» **PROBLEM DESCRIPTION**
Copy out each line from the material where the word "turquoise" is found.

-- Opening Marker --

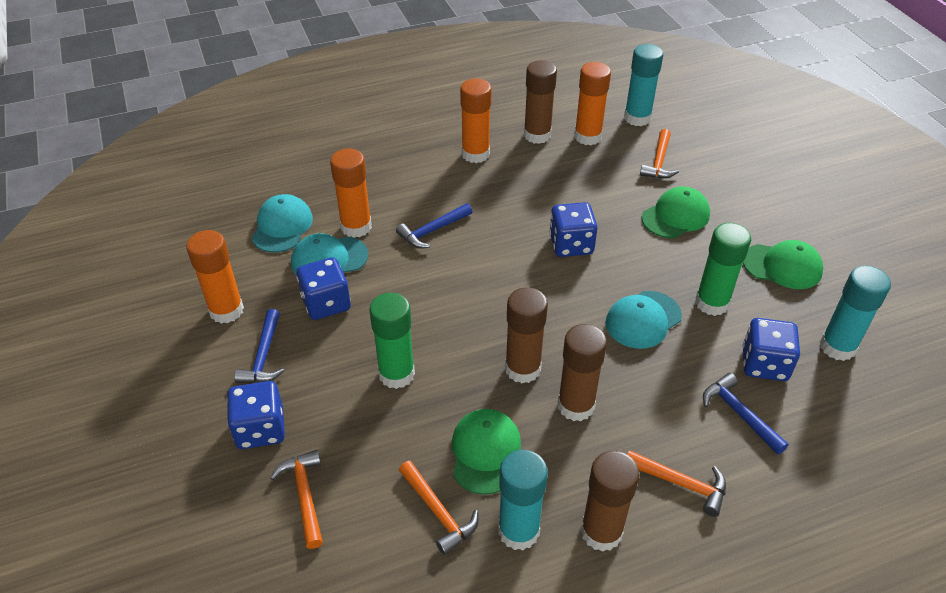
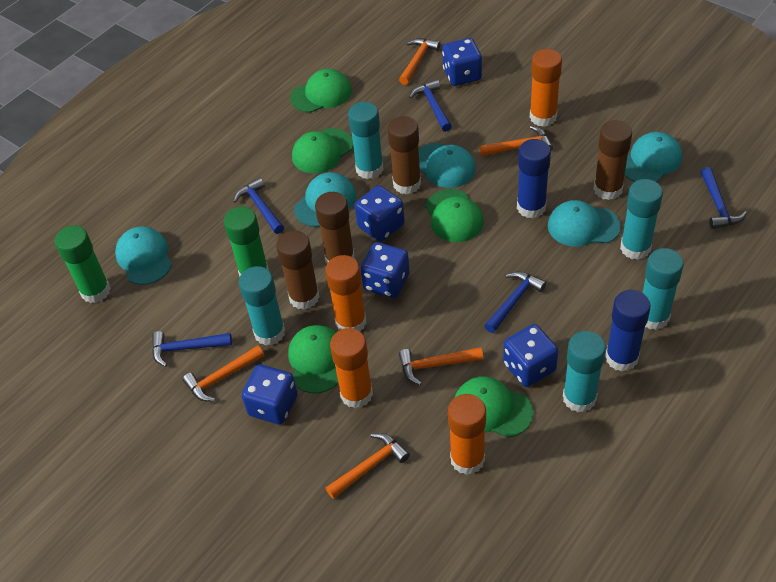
blue dice: 4 -> 5
blue glue stick: 0 -> 2
blue hammer: 3 -> 5
green cap: 3 -> 5
orange hammer: 4 -> 5
turquoise cap: 3 -> 5
turquoise glue stick: 3 -> 5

-- Closing Marker --

» **RESULT**
turquoise cap: 3 -> 5
turquoise glue stick: 3 -> 5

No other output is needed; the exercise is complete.